Listed entries:
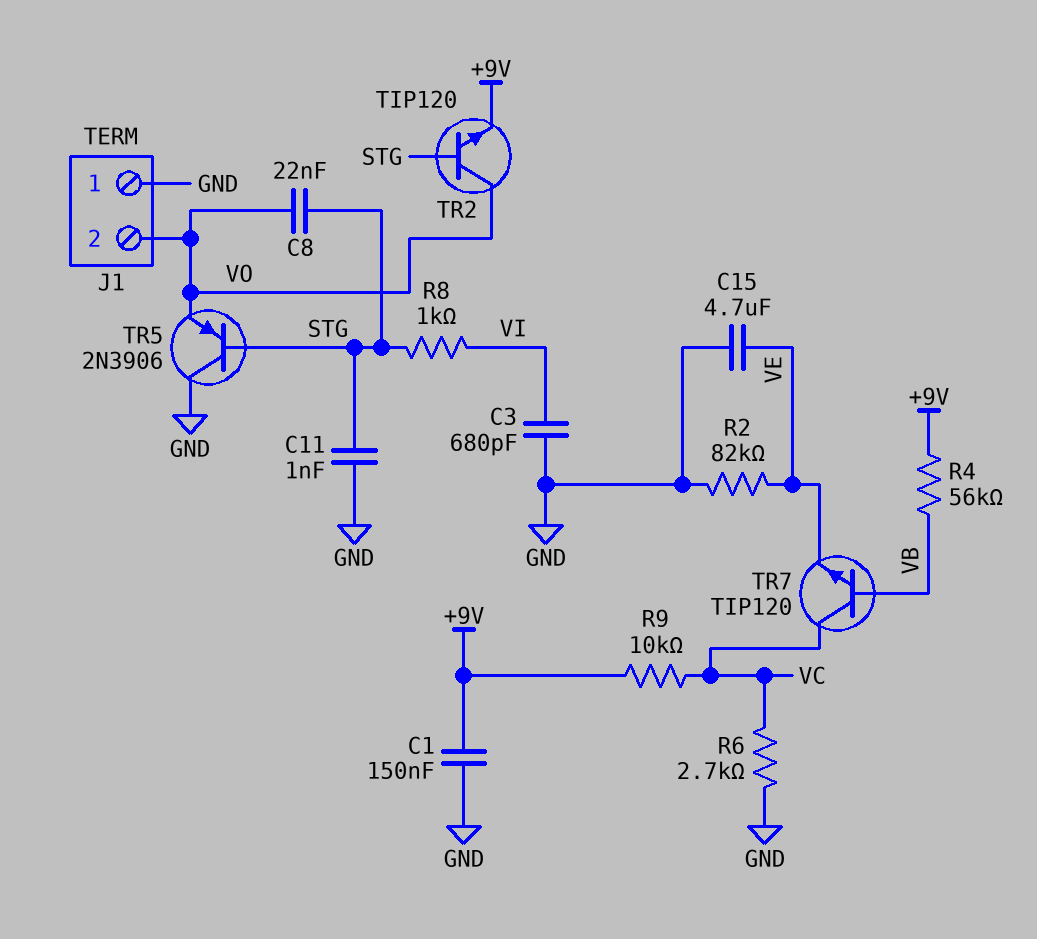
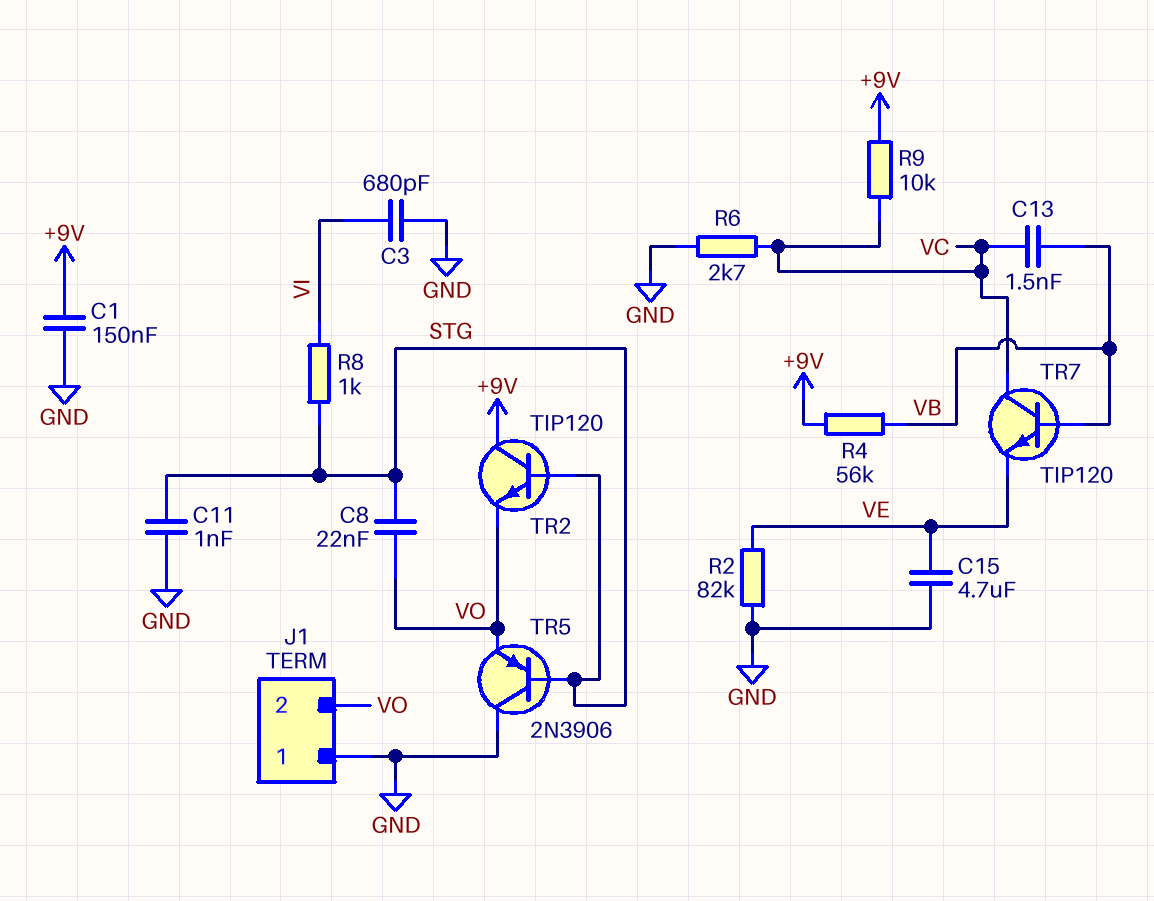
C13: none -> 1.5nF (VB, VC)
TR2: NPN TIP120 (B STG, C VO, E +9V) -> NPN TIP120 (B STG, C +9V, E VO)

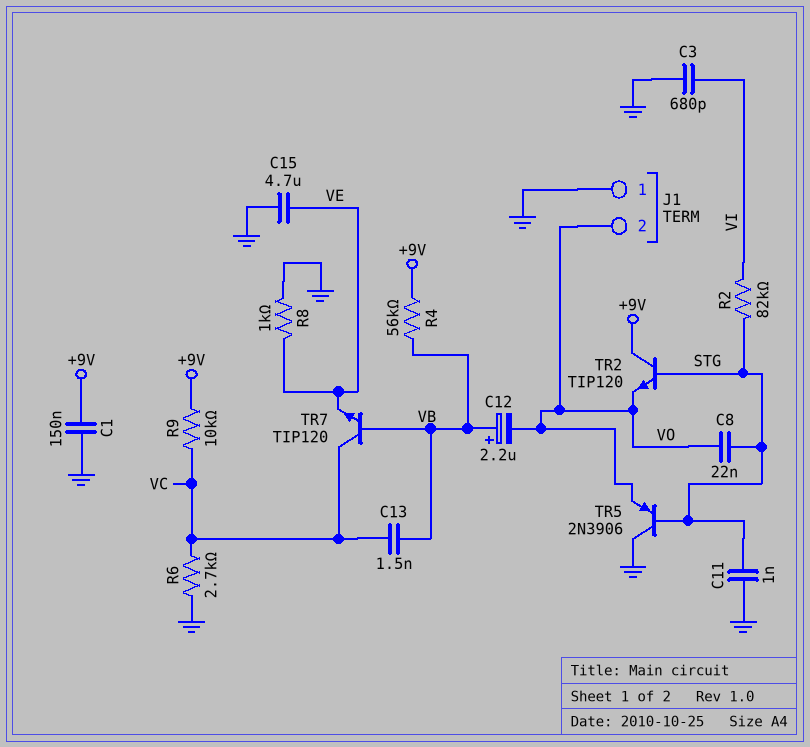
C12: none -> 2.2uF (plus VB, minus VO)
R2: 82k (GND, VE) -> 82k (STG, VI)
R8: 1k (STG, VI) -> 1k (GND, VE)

Task item: Your task is an exact transcription of all the data, minus the pictures.

Exercise result:
C13: none -> 1.5nF (VB, VC)
TR2: NPN TIP120 (B STG, C VO, E +9V) -> NPN TIP120 (B STG, C +9V, E VO)

C12: none -> 2.2uF (plus VB, minus VO)
R2: 82k (GND, VE) -> 82k (STG, VI)
R8: 1k (STG, VI) -> 1k (GND, VE)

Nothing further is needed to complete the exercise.